WORK TASK:
Your job with the data below is to output exactly the lines from the one holding "grey goblet [454,336,537,496] -> none" down to the one holding "camera: 80 degrees left, 15 degrees down", both included, and no others.

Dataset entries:
____________

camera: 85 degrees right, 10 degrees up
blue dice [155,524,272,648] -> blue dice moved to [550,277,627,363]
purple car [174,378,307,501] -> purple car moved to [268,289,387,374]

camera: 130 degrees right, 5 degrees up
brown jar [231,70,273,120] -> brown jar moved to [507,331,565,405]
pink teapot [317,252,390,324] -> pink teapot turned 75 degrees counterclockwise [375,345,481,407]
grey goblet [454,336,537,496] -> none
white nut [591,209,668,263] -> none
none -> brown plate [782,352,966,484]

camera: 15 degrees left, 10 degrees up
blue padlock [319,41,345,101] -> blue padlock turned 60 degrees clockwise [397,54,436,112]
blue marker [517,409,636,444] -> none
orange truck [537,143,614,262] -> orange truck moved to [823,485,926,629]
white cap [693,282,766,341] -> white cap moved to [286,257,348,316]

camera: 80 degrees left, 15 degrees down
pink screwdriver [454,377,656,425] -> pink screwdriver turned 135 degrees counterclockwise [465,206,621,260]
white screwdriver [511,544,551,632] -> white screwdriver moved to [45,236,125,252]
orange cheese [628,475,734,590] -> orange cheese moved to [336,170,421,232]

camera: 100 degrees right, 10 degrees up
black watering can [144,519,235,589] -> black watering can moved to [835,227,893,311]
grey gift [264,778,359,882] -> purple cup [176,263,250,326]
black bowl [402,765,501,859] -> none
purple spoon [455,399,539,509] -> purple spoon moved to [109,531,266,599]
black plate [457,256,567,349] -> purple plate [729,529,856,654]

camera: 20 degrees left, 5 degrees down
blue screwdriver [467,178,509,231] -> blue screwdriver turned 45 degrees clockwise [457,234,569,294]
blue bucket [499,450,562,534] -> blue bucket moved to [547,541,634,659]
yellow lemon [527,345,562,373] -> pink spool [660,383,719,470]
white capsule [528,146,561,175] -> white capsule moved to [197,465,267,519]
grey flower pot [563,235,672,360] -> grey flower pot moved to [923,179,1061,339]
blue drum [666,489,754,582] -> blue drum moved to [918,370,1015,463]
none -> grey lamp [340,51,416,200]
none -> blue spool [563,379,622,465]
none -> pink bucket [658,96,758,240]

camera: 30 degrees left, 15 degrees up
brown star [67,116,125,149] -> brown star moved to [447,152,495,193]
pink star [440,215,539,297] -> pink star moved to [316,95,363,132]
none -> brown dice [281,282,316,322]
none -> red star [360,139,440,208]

____________

EXERCISE OUTPUT:
grey goblet [454,336,537,496] -> none
white nut [591,209,668,263] -> none
none -> brown plate [782,352,966,484]

camera: 15 degrees left, 10 degrees up
blue padlock [319,41,345,101] -> blue padlock turned 60 degrees clockwise [397,54,436,112]
blue marker [517,409,636,444] -> none
orange truck [537,143,614,262] -> orange truck moved to [823,485,926,629]
white cap [693,282,766,341] -> white cap moved to [286,257,348,316]

camera: 80 degrees left, 15 degrees down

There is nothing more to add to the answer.